_Items from a data source_
»»
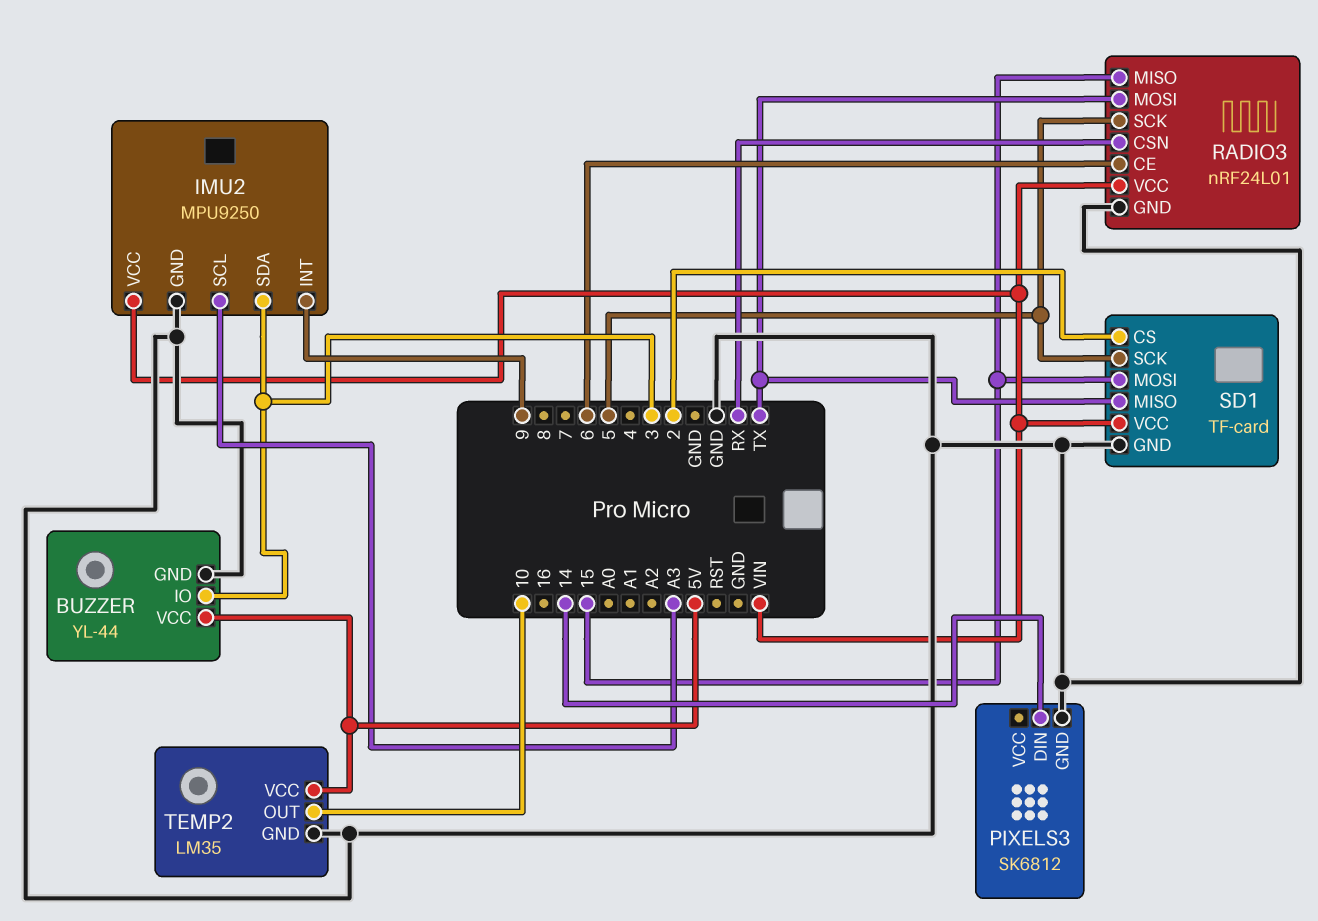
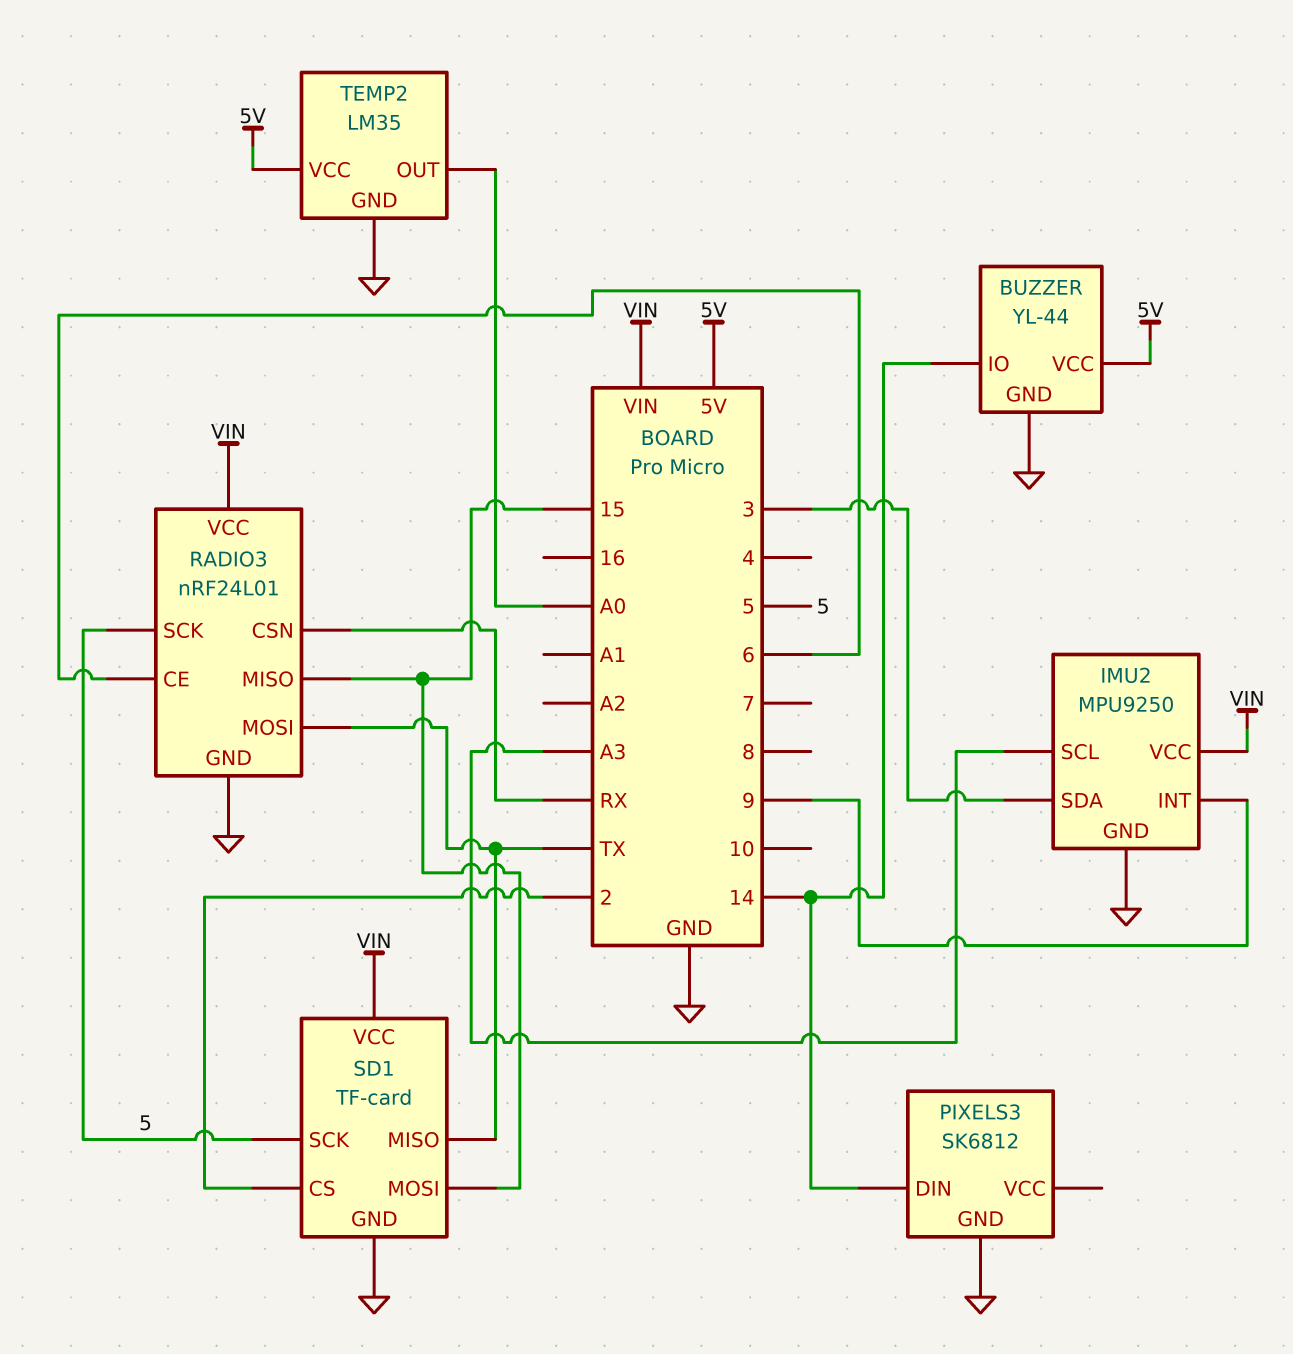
BUZZER pin IO: 3 -> 14
TEMP2 pin OUT: 10 -> A0

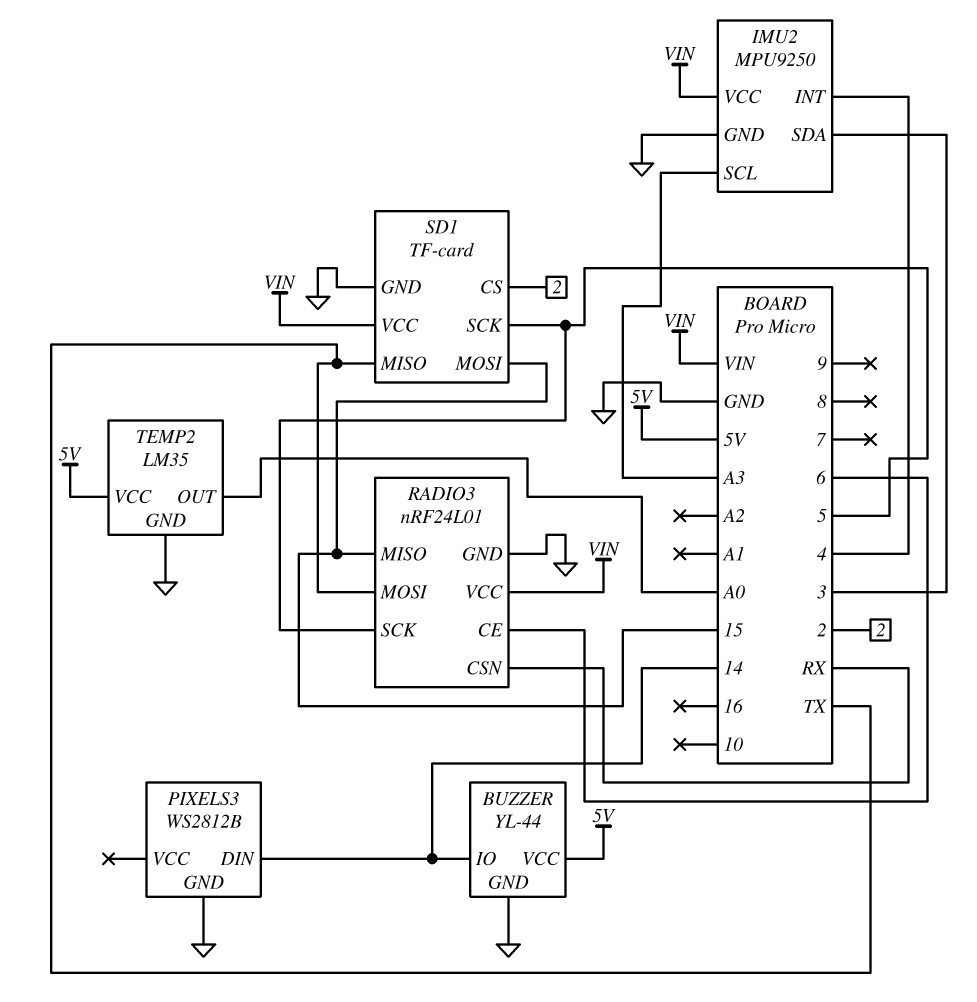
IMU2 pin INT: 9 -> 4
PIXELS3: SK6812 -> WS2812B

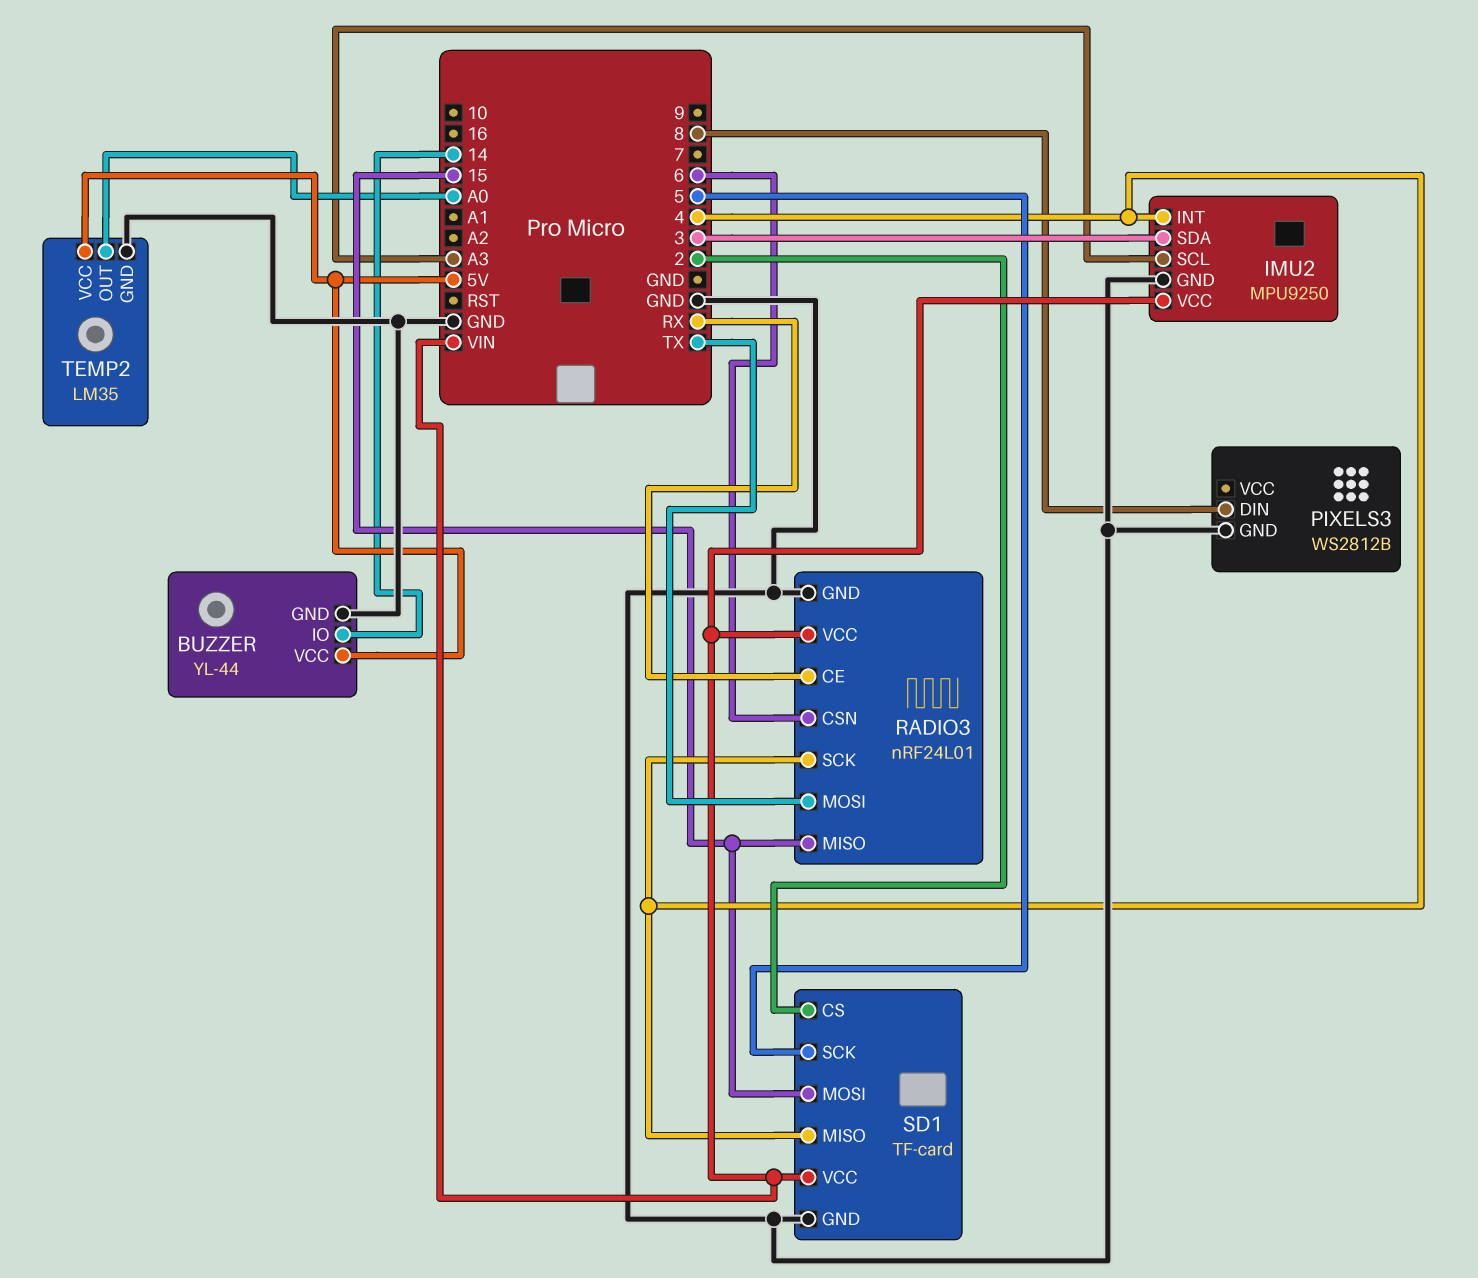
PIXELS3 pin DIN: 14 -> 8
RADIO3 pin CE: 6 -> RX
RADIO3 pin CSN: RX -> 6
RADIO3 pin SCK: 5 -> 4
SD1 pin MISO: TX -> 4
««
_TO DO_
Only the stretch of lines that begins with the one holding "PIXELS3 pin DIN: 14 -> 8" and ends with the last line above belongs in the answer; please write it out exactly.

_WORKED SOLUTION_
PIXELS3 pin DIN: 14 -> 8
RADIO3 pin CE: 6 -> RX
RADIO3 pin CSN: RX -> 6
RADIO3 pin SCK: 5 -> 4
SD1 pin MISO: TX -> 4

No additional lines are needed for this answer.